YOUR OBJECTIVE:
Within the records below, reproduce without change the lines from the line that has "C1: 330nF (GND, VS) -> none" through the line that has "D1: zener 9.1V", and only those.

EXERCISE INPUT:
-------------------------
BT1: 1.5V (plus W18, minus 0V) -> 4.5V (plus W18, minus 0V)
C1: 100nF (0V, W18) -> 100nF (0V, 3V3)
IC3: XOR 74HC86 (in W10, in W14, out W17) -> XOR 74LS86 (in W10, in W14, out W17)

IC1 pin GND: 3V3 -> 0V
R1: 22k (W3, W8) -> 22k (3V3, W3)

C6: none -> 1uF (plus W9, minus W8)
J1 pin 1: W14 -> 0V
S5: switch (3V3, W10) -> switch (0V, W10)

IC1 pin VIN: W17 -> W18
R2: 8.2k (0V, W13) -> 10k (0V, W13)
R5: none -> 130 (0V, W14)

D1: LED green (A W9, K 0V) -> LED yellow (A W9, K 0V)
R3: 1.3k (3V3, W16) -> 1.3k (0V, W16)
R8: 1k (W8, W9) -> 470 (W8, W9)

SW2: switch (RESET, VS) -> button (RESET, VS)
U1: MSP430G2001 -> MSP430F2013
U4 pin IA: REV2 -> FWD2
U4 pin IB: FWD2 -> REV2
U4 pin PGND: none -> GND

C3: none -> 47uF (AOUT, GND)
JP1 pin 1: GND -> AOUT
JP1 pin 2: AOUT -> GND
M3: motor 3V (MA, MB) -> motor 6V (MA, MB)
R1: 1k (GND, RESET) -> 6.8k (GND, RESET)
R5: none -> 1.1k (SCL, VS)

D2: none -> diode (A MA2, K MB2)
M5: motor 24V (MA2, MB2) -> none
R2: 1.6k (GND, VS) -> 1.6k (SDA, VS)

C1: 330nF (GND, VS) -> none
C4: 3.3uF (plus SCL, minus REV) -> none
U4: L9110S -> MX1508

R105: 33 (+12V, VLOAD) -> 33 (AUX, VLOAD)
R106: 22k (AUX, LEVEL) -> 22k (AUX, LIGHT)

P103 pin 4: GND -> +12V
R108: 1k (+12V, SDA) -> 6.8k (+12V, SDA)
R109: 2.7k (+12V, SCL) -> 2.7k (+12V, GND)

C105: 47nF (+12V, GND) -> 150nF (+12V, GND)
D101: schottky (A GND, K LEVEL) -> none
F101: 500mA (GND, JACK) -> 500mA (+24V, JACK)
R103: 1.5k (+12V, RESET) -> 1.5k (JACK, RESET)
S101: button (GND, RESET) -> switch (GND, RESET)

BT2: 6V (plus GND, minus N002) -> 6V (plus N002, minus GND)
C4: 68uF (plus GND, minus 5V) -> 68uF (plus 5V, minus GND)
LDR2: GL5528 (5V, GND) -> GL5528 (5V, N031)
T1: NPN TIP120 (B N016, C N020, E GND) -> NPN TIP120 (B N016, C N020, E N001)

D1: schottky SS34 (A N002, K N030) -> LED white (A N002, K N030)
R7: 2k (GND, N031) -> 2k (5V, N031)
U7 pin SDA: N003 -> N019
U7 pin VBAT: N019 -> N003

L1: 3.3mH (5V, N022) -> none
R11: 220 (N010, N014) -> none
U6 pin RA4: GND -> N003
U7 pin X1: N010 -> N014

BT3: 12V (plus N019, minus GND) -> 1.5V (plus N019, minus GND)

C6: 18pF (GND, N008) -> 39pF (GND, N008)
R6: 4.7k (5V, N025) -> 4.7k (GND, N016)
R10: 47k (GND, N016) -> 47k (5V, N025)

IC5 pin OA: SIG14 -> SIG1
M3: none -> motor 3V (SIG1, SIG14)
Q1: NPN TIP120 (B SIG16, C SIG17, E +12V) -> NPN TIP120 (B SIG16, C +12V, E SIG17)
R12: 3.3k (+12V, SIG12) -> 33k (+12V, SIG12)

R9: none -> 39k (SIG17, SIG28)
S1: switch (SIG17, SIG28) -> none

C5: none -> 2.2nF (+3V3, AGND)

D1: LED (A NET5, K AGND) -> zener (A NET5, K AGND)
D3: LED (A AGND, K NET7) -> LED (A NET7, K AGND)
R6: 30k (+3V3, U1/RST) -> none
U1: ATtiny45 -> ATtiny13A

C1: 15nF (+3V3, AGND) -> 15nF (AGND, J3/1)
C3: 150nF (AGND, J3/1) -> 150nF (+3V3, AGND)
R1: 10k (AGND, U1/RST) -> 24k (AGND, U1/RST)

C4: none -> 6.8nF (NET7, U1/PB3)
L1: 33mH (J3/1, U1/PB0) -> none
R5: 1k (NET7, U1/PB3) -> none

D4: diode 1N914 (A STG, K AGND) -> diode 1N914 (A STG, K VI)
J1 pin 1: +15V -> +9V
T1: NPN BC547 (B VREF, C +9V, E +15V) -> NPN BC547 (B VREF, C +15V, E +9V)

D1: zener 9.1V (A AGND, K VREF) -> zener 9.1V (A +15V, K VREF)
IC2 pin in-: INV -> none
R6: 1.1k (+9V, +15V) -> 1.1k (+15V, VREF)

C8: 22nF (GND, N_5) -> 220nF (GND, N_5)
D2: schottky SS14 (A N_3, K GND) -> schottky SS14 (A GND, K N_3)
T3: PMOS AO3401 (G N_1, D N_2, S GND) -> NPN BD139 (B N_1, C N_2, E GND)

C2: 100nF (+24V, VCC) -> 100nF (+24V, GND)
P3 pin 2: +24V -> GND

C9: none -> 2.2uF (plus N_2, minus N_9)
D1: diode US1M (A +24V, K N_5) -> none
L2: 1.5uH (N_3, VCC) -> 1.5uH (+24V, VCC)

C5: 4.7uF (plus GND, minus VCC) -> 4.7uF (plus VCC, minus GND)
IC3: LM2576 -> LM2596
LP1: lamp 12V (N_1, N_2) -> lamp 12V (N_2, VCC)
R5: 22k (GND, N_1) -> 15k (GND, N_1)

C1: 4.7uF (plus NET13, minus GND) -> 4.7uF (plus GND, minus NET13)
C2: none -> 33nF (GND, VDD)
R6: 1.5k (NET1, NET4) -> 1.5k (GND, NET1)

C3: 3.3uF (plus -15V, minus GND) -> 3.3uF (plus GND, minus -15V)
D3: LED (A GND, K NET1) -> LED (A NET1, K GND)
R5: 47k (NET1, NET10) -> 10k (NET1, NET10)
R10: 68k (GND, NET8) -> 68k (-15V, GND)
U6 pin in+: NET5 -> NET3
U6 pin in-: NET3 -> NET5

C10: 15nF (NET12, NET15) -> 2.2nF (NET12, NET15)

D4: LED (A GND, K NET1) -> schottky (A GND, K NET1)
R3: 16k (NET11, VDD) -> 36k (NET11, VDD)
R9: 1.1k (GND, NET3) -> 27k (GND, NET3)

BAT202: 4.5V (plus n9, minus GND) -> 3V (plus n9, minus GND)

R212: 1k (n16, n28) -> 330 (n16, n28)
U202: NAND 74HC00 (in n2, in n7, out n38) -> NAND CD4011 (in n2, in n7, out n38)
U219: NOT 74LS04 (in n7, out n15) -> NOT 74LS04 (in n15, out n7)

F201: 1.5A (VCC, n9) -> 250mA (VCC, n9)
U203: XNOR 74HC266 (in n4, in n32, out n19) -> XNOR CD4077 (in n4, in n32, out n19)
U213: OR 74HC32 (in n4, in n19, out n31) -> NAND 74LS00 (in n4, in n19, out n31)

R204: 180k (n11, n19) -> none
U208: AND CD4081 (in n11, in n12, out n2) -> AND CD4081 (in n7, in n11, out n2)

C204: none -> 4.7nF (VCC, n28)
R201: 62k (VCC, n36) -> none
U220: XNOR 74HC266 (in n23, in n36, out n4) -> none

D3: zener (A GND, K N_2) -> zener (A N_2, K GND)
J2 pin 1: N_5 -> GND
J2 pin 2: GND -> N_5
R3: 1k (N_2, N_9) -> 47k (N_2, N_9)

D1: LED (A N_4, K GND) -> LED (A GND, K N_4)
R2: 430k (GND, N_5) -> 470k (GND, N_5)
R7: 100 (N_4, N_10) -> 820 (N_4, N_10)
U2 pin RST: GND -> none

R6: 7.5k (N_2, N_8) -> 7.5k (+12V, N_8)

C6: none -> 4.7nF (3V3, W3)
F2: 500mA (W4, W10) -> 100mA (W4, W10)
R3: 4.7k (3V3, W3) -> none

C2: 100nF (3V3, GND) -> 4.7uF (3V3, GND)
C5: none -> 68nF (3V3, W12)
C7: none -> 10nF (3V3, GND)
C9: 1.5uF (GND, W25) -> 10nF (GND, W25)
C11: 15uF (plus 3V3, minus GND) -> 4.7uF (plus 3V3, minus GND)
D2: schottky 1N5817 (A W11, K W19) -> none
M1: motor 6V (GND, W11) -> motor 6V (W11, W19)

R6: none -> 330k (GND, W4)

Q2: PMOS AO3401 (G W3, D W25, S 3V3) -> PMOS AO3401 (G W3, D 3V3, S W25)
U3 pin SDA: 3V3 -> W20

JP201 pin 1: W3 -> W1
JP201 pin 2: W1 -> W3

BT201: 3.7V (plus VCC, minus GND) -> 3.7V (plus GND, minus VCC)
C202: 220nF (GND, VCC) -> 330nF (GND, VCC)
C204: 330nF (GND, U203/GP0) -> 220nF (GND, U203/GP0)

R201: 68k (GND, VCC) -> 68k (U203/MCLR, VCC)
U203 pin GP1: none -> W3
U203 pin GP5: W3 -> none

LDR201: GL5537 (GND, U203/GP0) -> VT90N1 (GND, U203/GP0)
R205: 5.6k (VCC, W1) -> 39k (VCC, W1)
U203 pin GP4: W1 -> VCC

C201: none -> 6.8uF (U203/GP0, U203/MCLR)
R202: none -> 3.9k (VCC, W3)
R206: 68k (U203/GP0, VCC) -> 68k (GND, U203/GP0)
-------------------------
EXERCISE OUTPUT:
C1: 330nF (GND, VS) -> none
C4: 3.3uF (plus SCL, minus REV) -> none
U4: L9110S -> MX1508

R105: 33 (+12V, VLOAD) -> 33 (AUX, VLOAD)
R106: 22k (AUX, LEVEL) -> 22k (AUX, LIGHT)

P103 pin 4: GND -> +12V
R108: 1k (+12V, SDA) -> 6.8k (+12V, SDA)
R109: 2.7k (+12V, SCL) -> 2.7k (+12V, GND)

C105: 47nF (+12V, GND) -> 150nF (+12V, GND)
D101: schottky (A GND, K LEVEL) -> none
F101: 500mA (GND, JACK) -> 500mA (+24V, JACK)
R103: 1.5k (+12V, RESET) -> 1.5k (JACK, RESET)
S101: button (GND, RESET) -> switch (GND, RESET)

BT2: 6V (plus GND, minus N002) -> 6V (plus N002, minus GND)
C4: 68uF (plus GND, minus 5V) -> 68uF (plus 5V, minus GND)
LDR2: GL5528 (5V, GND) -> GL5528 (5V, N031)
T1: NPN TIP120 (B N016, C N020, E GND) -> NPN TIP120 (B N016, C N020, E N001)

D1: schottky SS34 (A N002, K N030) -> LED white (A N002, K N030)
R7: 2k (GND, N031) -> 2k (5V, N031)
U7 pin SDA: N003 -> N019
U7 pin VBAT: N019 -> N003

L1: 3.3mH (5V, N022) -> none
R11: 220 (N010, N014) -> none
U6 pin RA4: GND -> N003
U7 pin X1: N010 -> N014

BT3: 12V (plus N019, minus GND) -> 1.5V (plus N019, minus GND)

C6: 18pF (GND, N008) -> 39pF (GND, N008)
R6: 4.7k (5V, N025) -> 4.7k (GND, N016)
R10: 47k (GND, N016) -> 47k (5V, N025)

IC5 pin OA: SIG14 -> SIG1
M3: none -> motor 3V (SIG1, SIG14)
Q1: NPN TIP120 (B SIG16, C SIG17, E +12V) -> NPN TIP120 (B SIG16, C +12V, E SIG17)
R12: 3.3k (+12V, SIG12) -> 33k (+12V, SIG12)

R9: none -> 39k (SIG17, SIG28)
S1: switch (SIG17, SIG28) -> none

C5: none -> 2.2nF (+3V3, AGND)

D1: LED (A NET5, K AGND) -> zener (A NET5, K AGND)
D3: LED (A AGND, K NET7) -> LED (A NET7, K AGND)
R6: 30k (+3V3, U1/RST) -> none
U1: ATtiny45 -> ATtiny13A

C1: 15nF (+3V3, AGND) -> 15nF (AGND, J3/1)
C3: 150nF (AGND, J3/1) -> 150nF (+3V3, AGND)
R1: 10k (AGND, U1/RST) -> 24k (AGND, U1/RST)

C4: none -> 6.8nF (NET7, U1/PB3)
L1: 33mH (J3/1, U1/PB0) -> none
R5: 1k (NET7, U1/PB3) -> none

D4: diode 1N914 (A STG, K AGND) -> diode 1N914 (A STG, K VI)
J1 pin 1: +15V -> +9V
T1: NPN BC547 (B VREF, C +9V, E +15V) -> NPN BC547 (B VREF, C +15V, E +9V)

D1: zener 9.1V (A AGND, K VREF) -> zener 9.1V (A +15V, K VREF)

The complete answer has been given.